§ Work request: Reproduce the data below verbatim, starting at the line that contains "Question: Two points" and ending at the line that contains "You are standing in the meadow and want to take", with both of those lines included.

§ Supplied material:
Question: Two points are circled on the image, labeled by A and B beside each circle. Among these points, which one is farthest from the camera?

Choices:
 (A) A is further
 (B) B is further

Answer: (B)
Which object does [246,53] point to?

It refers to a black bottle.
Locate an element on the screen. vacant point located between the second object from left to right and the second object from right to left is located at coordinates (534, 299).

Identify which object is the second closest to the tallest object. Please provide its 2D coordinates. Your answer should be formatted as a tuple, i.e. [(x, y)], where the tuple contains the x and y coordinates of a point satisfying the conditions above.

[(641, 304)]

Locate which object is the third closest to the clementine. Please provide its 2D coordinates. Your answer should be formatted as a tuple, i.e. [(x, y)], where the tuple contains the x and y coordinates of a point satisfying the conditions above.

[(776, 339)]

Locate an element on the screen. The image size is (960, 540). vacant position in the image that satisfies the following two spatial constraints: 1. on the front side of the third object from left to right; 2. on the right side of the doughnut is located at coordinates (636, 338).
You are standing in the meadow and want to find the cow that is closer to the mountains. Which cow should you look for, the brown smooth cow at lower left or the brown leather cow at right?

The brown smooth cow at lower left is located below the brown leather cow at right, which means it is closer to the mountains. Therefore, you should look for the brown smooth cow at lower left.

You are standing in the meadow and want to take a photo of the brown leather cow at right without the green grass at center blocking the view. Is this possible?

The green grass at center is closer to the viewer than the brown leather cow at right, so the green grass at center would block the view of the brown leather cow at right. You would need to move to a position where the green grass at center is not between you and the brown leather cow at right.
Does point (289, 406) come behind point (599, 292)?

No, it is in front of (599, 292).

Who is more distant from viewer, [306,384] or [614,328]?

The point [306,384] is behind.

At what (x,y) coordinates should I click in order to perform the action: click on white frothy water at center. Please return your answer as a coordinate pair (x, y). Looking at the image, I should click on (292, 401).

---

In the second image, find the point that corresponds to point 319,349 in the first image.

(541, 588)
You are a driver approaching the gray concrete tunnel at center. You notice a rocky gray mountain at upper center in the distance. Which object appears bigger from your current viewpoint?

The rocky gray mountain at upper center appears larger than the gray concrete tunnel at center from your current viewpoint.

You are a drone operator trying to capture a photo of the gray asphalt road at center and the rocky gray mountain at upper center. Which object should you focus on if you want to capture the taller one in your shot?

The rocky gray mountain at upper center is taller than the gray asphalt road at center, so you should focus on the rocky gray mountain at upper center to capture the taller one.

§ Answer to the exercise:
Question: Two points are circled on the image, labeled by A and B beside each circle. Among these points, which one is farthest from the camera?

Choices:
 (A) A is further
 (B) B is further

Answer: (B)
Which object does [246,53] point to?

It refers to a black bottle.
Locate an element on the screen. vacant point located between the second object from left to right and the second object from right to left is located at coordinates (534, 299).

Identify which object is the second closest to the tallest object. Please provide its 2D coordinates. Your answer should be formatted as a tuple, i.e. [(x, y)], where the tuple contains the x and y coordinates of a point satisfying the conditions above.

[(641, 304)]

Locate which object is the third closest to the clementine. Please provide its 2D coordinates. Your answer should be formatted as a tuple, i.e. [(x, y)], where the tuple contains the x and y coordinates of a point satisfying the conditions above.

[(776, 339)]

Locate an element on the screen. The image size is (960, 540). vacant position in the image that satisfies the following two spatial constraints: 1. on the front side of the third object from left to right; 2. on the right side of the doughnut is located at coordinates (636, 338).
You are standing in the meadow and want to find the cow that is closer to the mountains. Which cow should you look for, the brown smooth cow at lower left or the brown leather cow at right?

The brown smooth cow at lower left is located below the brown leather cow at right, which means it is closer to the mountains. Therefore, you should look for the brown smooth cow at lower left.

You are standing in the meadow and want to take a photo of the brown leather cow at right without the green grass at center blocking the view. Is this possible?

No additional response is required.